Problem:
Would you return the records below character for character, without any images?

Supplied data:
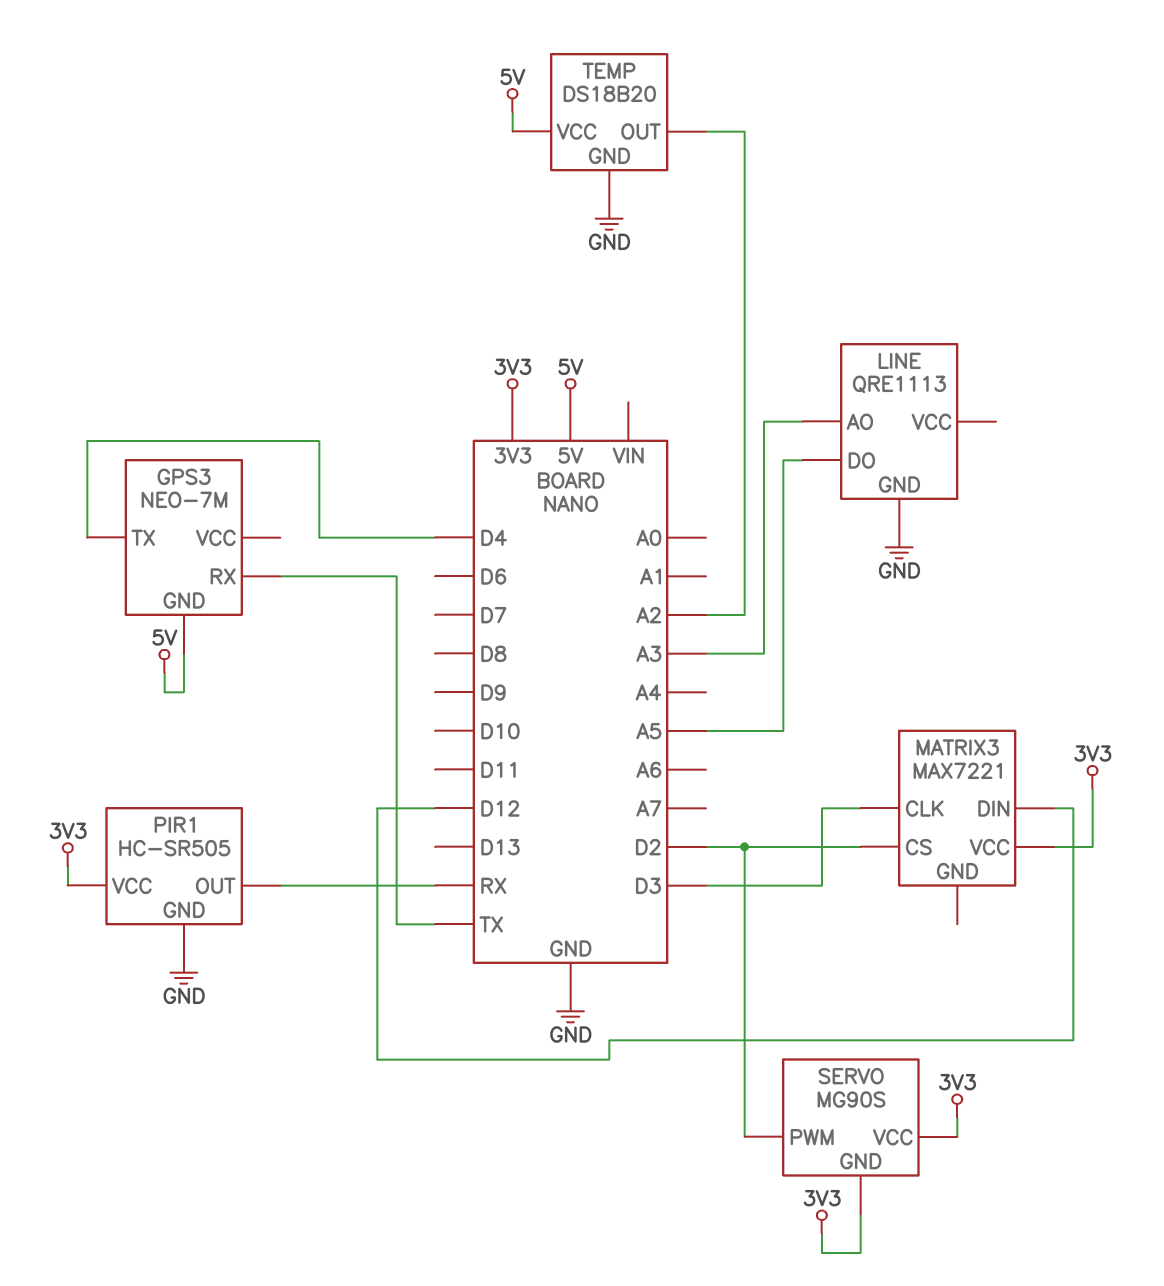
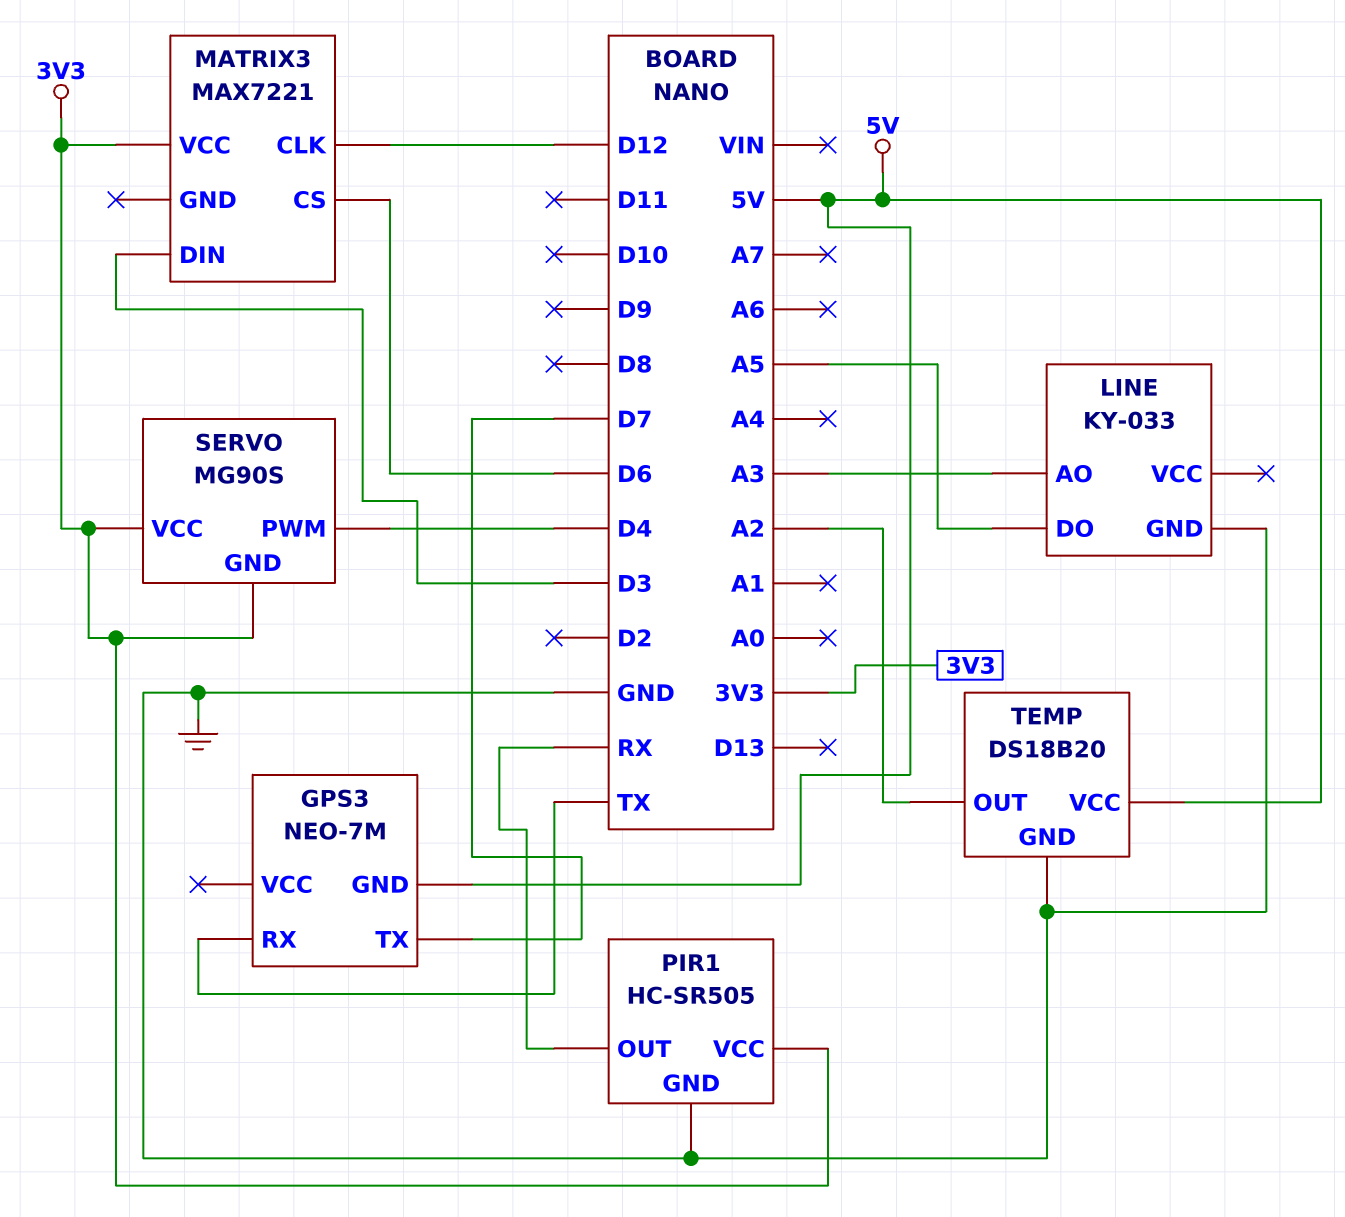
GPS3 pin TX: D4 -> D7
LINE: QRE1113 -> KY-033
MATRIX3 pin CLK: D3 -> D12
MATRIX3 pin CS: D2 -> D6
MATRIX3 pin DIN: D12 -> D3
SERVO pin PWM: D2 -> D4

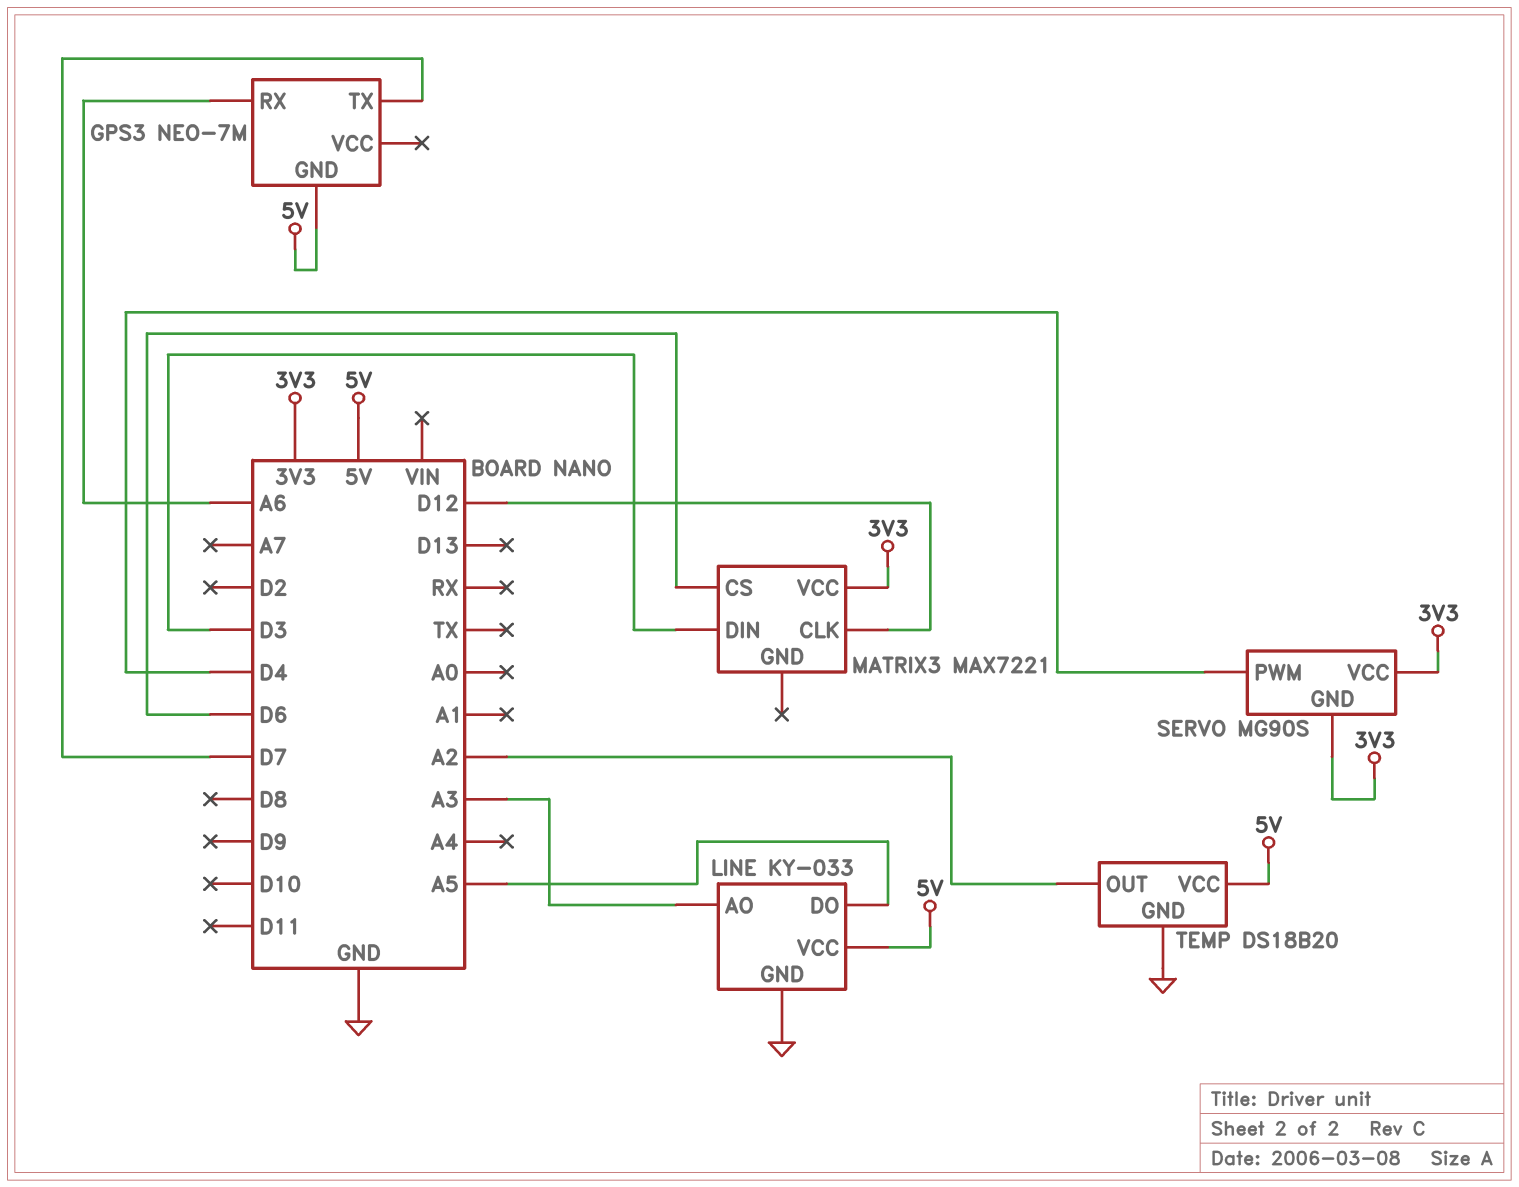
GPS3 pin RX: TX -> A6
LINE pin VCC: none -> 5V
PIR1: HC-SR505 -> none
PIR1 pin GND: GND -> none
PIR1 pin OUT: RX -> none
PIR1 pin VCC: 3V3 -> none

Answer to this task:
GPS3 pin TX: D4 -> D7
LINE: QRE1113 -> KY-033
MATRIX3 pin CLK: D3 -> D12
MATRIX3 pin CS: D2 -> D6
MATRIX3 pin DIN: D12 -> D3
SERVO pin PWM: D2 -> D4

GPS3 pin RX: TX -> A6
LINE pin VCC: none -> 5V
PIR1: HC-SR505 -> none
PIR1 pin GND: GND -> none
PIR1 pin OUT: RX -> none
PIR1 pin VCC: 3V3 -> none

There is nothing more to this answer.